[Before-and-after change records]

______

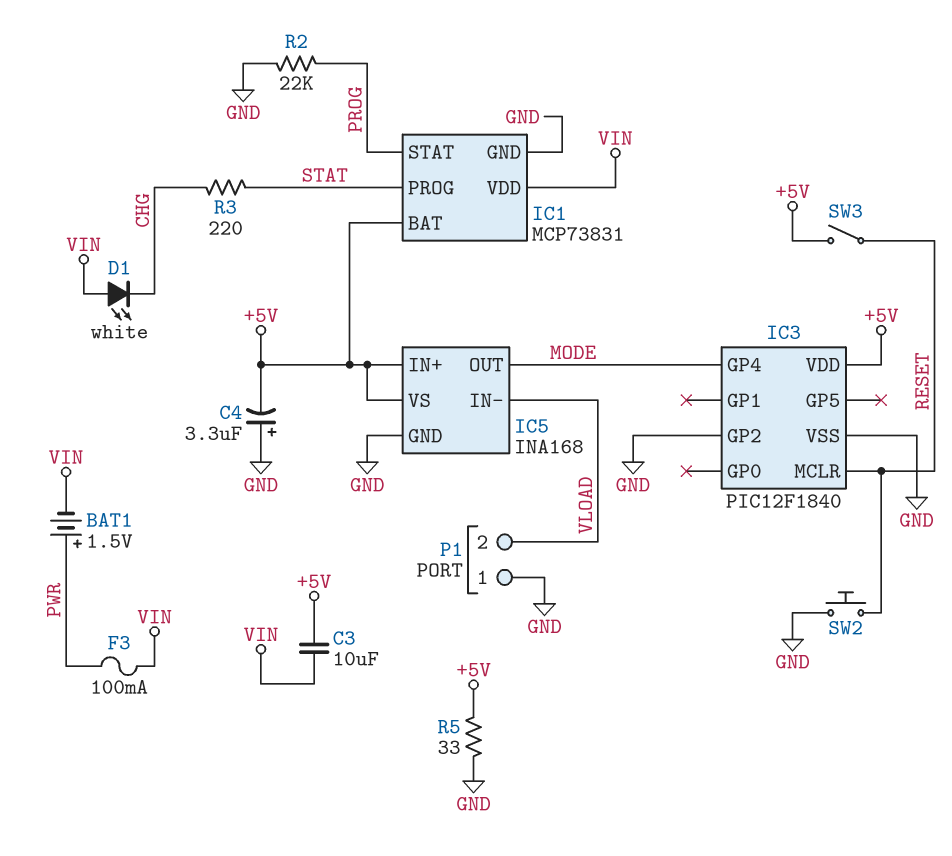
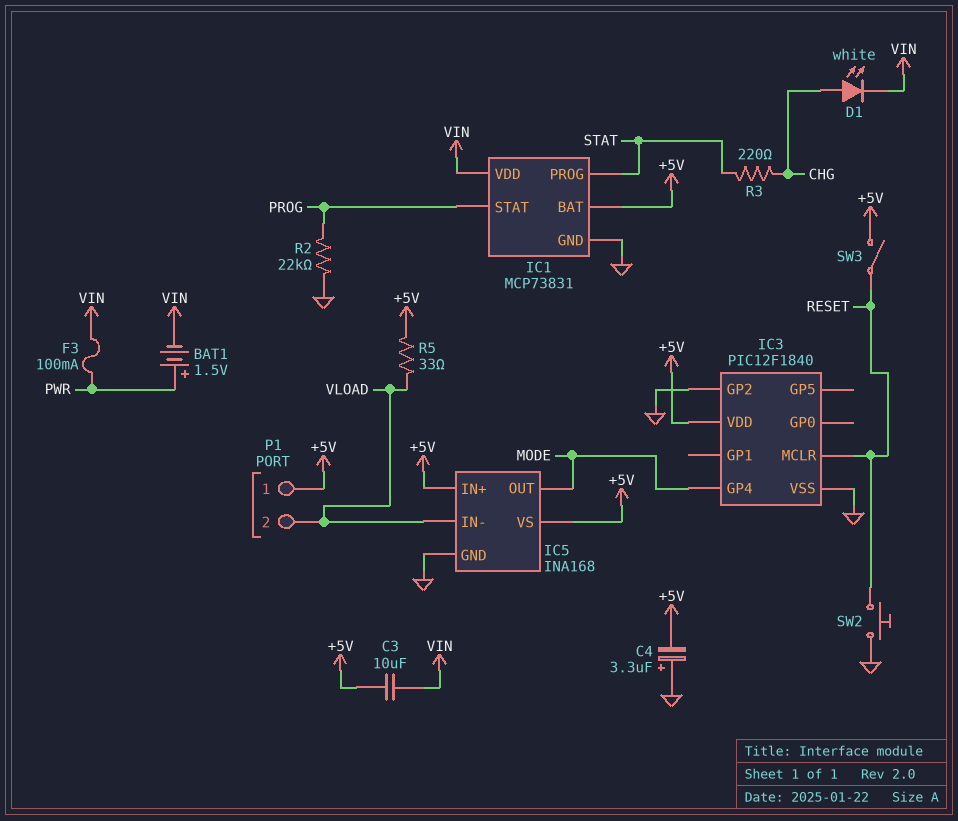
D1: LED white (A VIN, K CHG) -> LED white (A CHG, K VIN)
P1 pin 1: GND -> +5V
R5: 33 (+5V, GND) -> 33 (+5V, VLOAD)

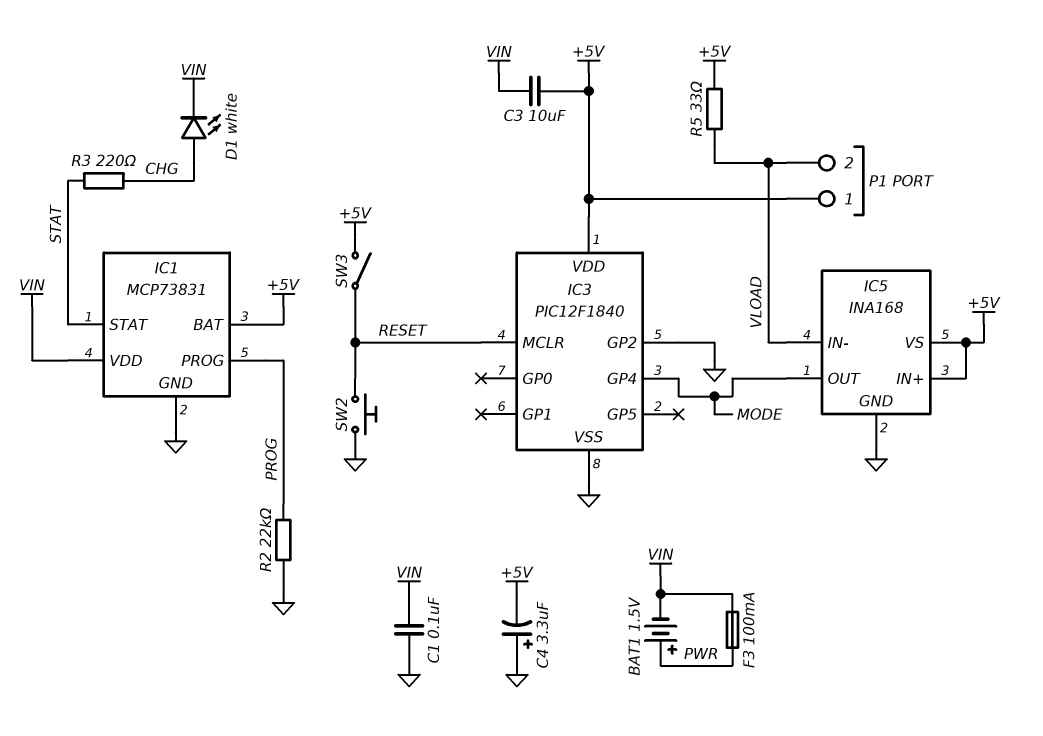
C1: none -> 100nF (GND, VIN)
IC1 pin PROG: STAT -> PROG
IC1 pin STAT: PROG -> STAT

______

# Assignment
Each entry above must come back exactly as written. Drop the images.

# Task answer
D1: LED white (A VIN, K CHG) -> LED white (A CHG, K VIN)
P1 pin 1: GND -> +5V
R5: 33 (+5V, GND) -> 33 (+5V, VLOAD)

C1: none -> 100nF (GND, VIN)
IC1 pin PROG: STAT -> PROG
IC1 pin STAT: PROG -> STAT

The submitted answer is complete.